» Directive: If a line in the entries below includes "road", show that line.
*** Opening Task inputs ***
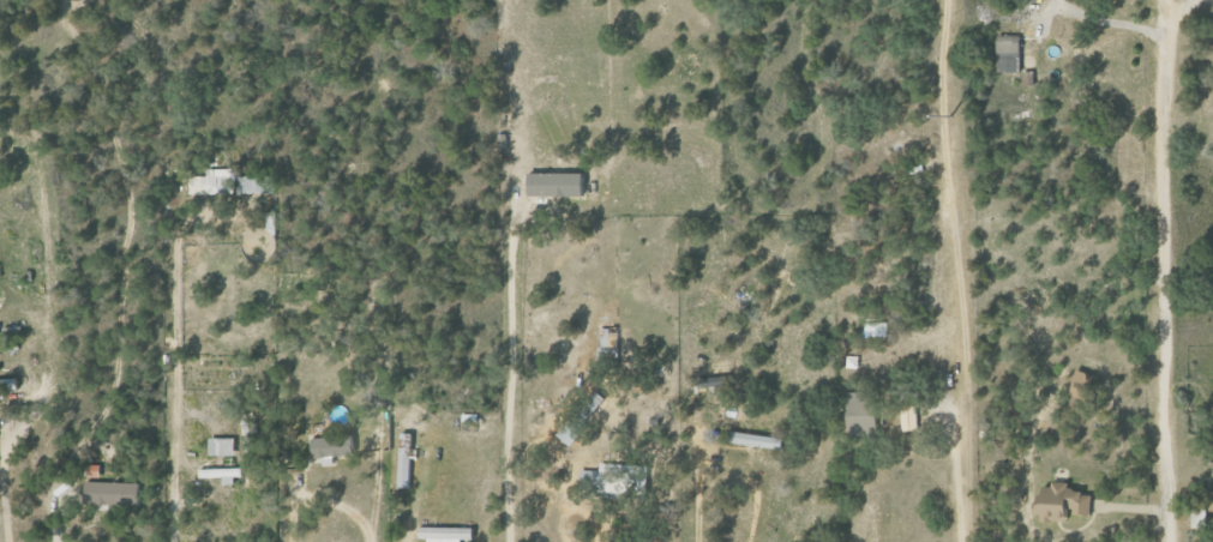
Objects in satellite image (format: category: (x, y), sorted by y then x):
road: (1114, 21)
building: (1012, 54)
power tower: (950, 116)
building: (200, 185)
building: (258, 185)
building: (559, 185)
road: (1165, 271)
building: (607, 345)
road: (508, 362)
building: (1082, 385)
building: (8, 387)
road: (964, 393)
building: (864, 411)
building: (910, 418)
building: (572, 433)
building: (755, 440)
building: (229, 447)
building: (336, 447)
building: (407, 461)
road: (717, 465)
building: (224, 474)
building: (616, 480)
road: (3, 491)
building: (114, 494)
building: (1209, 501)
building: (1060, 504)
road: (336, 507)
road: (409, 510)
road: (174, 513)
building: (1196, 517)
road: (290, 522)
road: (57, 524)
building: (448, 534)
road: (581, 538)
*** Closing Task inputs ***
» Task answer:
road: (1114, 21)
road: (1165, 271)
road: (508, 362)
road: (964, 393)
road: (717, 465)
road: (3, 491)
road: (336, 507)
road: (409, 510)
road: (174, 513)
road: (290, 522)
road: (57, 524)
road: (581, 538)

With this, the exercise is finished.